● **WORK ITEM**
Below is a block of entries, which should be copied verbatim apart from the pictures.

● **DATA PROVIDED**
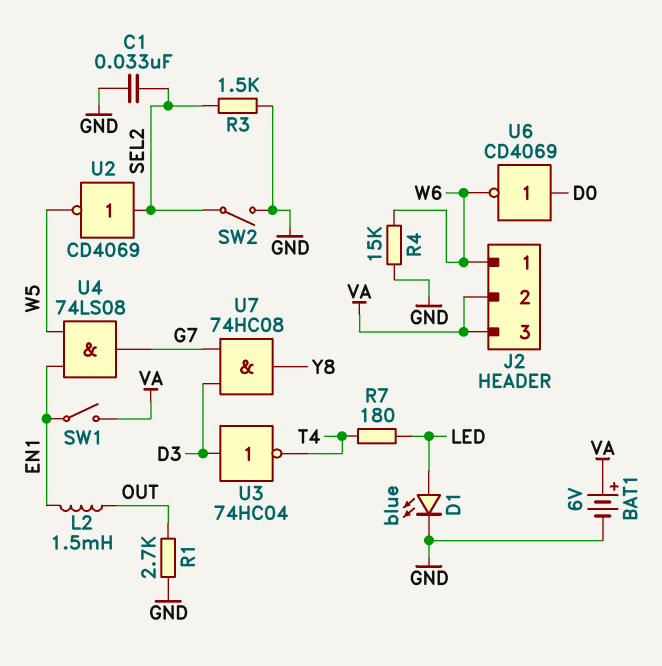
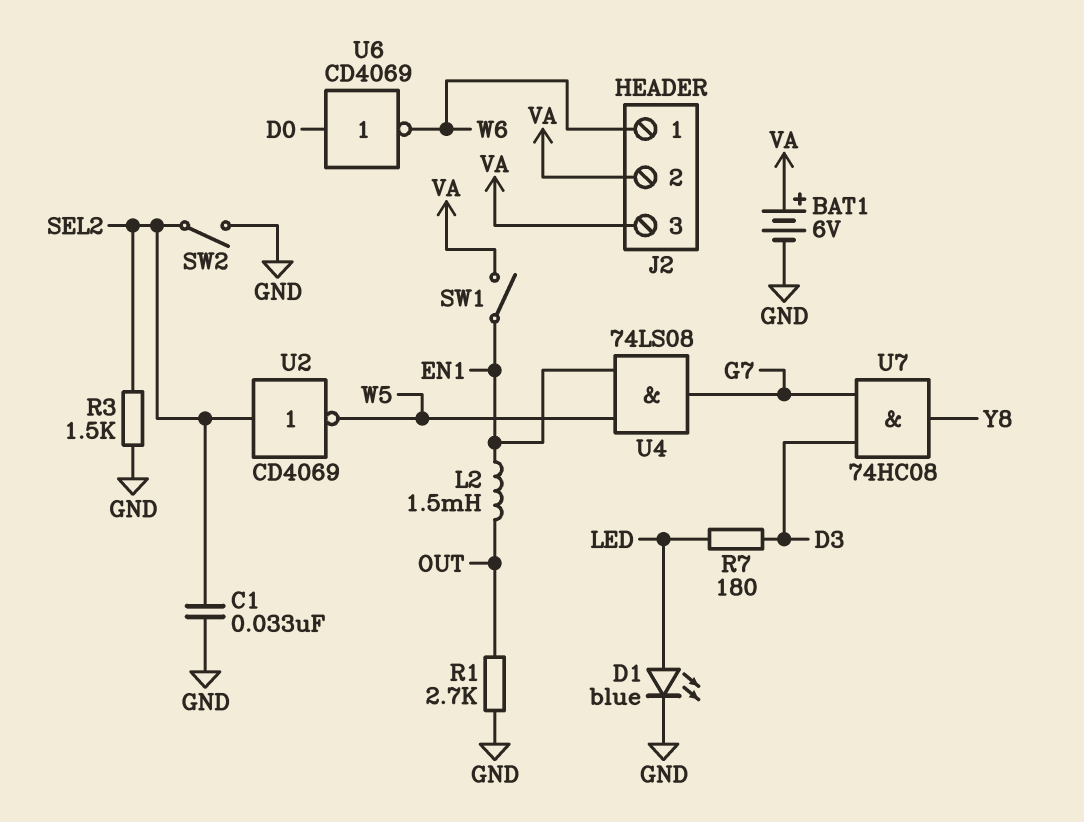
R4: 15k (GND, W6) -> none
R7: 180 (LED, T4) -> 180 (D3, LED)
U3: NOT 74HC04 (in D3, out T4) -> none

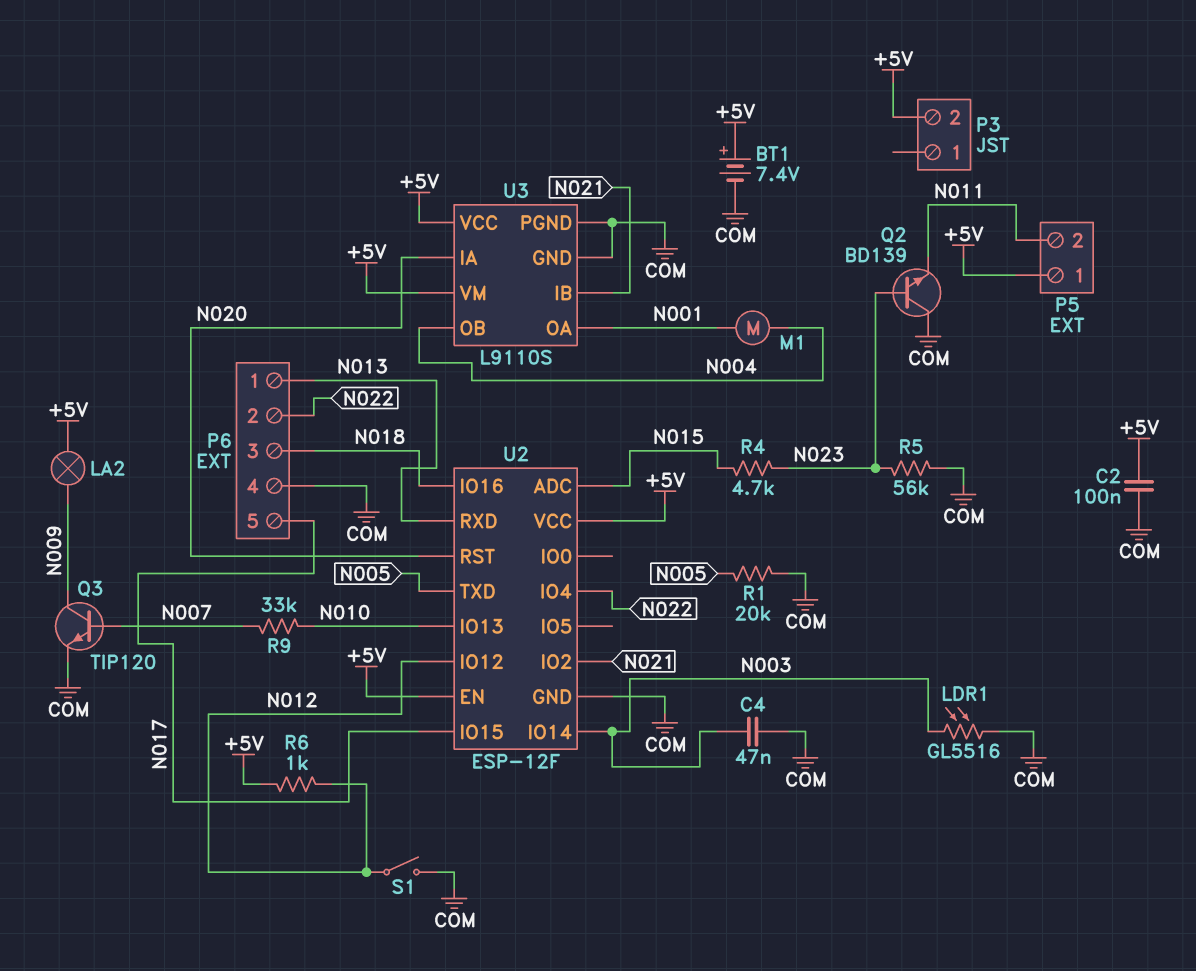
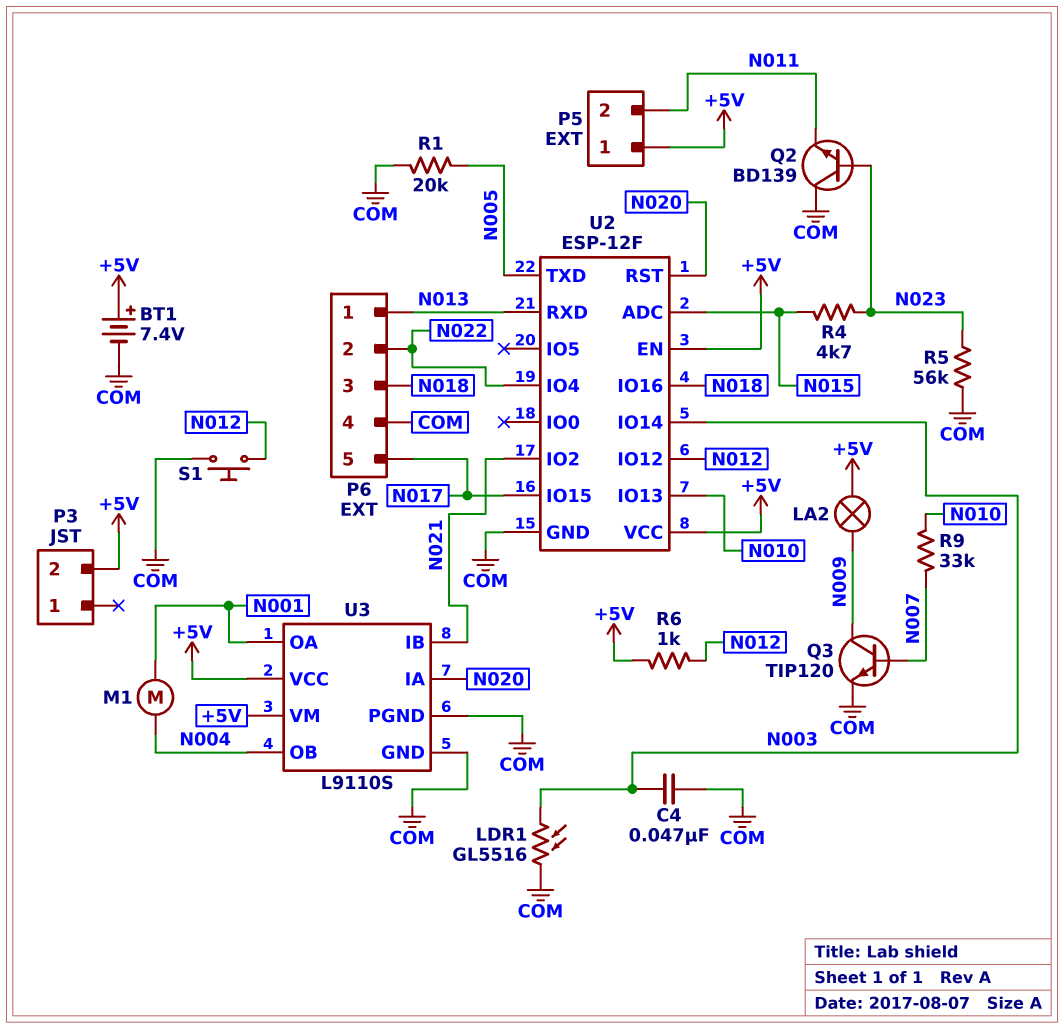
C2: 100nF (+5V, COM) -> none
S1: switch (COM, N012) -> button (COM, N012)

● **ANSWER BELOW**
R4: 15k (GND, W6) -> none
R7: 180 (LED, T4) -> 180 (D3, LED)
U3: NOT 74HC04 (in D3, out T4) -> none

C2: 100nF (+5V, COM) -> none
S1: switch (COM, N012) -> button (COM, N012)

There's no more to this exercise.